**Brief:** Starting at the line with "moved,blue domino,130 282" and going on through the line with "added,,,white candle,443 137", reproduce each line in the records below exactly and nothing more.
┄┄┄┄┄┄┄┄┄┄
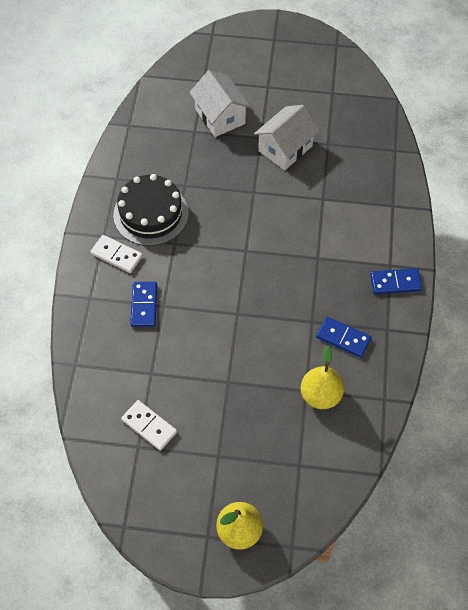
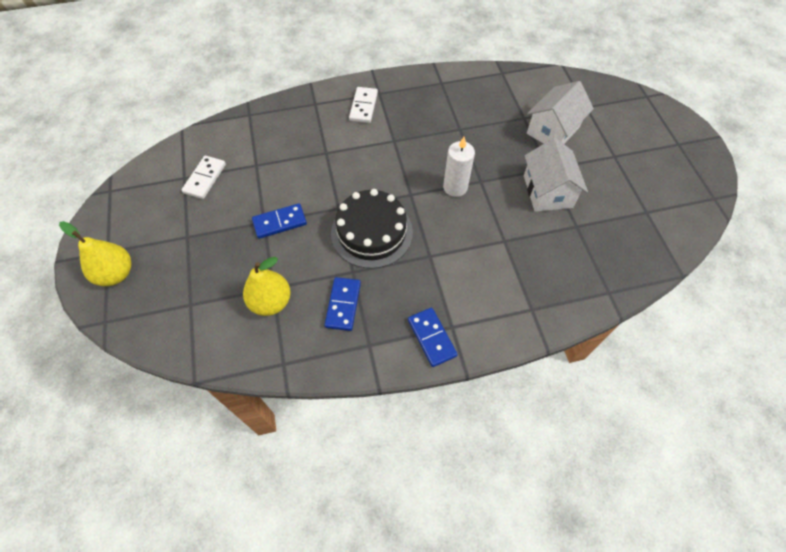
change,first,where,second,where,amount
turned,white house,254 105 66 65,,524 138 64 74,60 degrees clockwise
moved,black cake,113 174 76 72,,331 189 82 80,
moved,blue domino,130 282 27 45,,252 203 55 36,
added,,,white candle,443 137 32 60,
┄┄┄┄┄┄┄┄┄┄
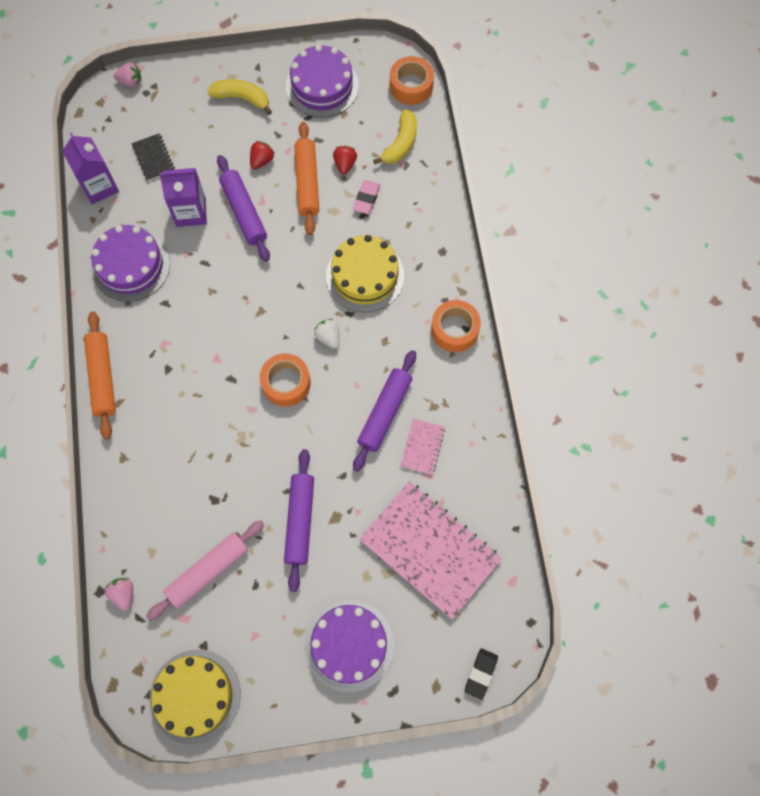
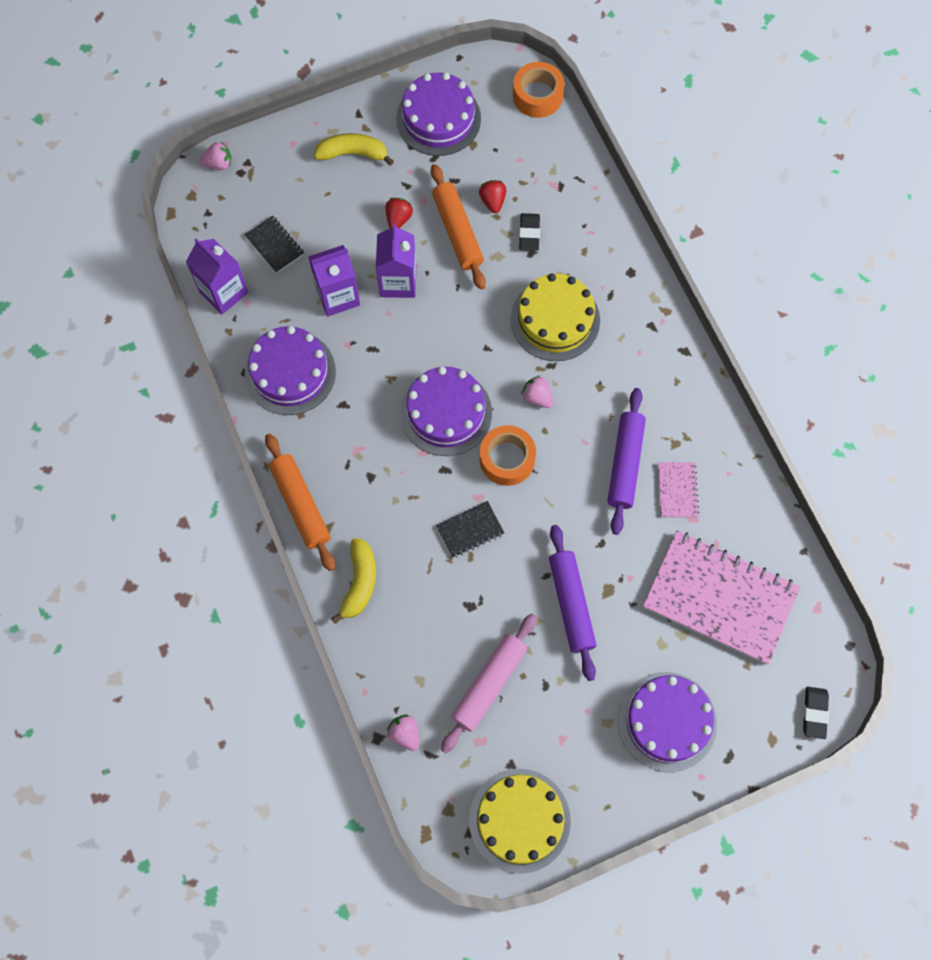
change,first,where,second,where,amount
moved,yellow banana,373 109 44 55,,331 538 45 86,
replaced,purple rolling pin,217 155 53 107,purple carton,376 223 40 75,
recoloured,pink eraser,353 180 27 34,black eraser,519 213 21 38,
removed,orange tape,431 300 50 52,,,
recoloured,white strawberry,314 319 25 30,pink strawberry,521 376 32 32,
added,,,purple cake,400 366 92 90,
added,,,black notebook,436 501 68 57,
┄┄┄┄┄┄┄┄┄┄
**Task solution:**
moved,blue domino,130 282 27 45,,252 203 55 36,
added,,,white candle,443 137 32 60,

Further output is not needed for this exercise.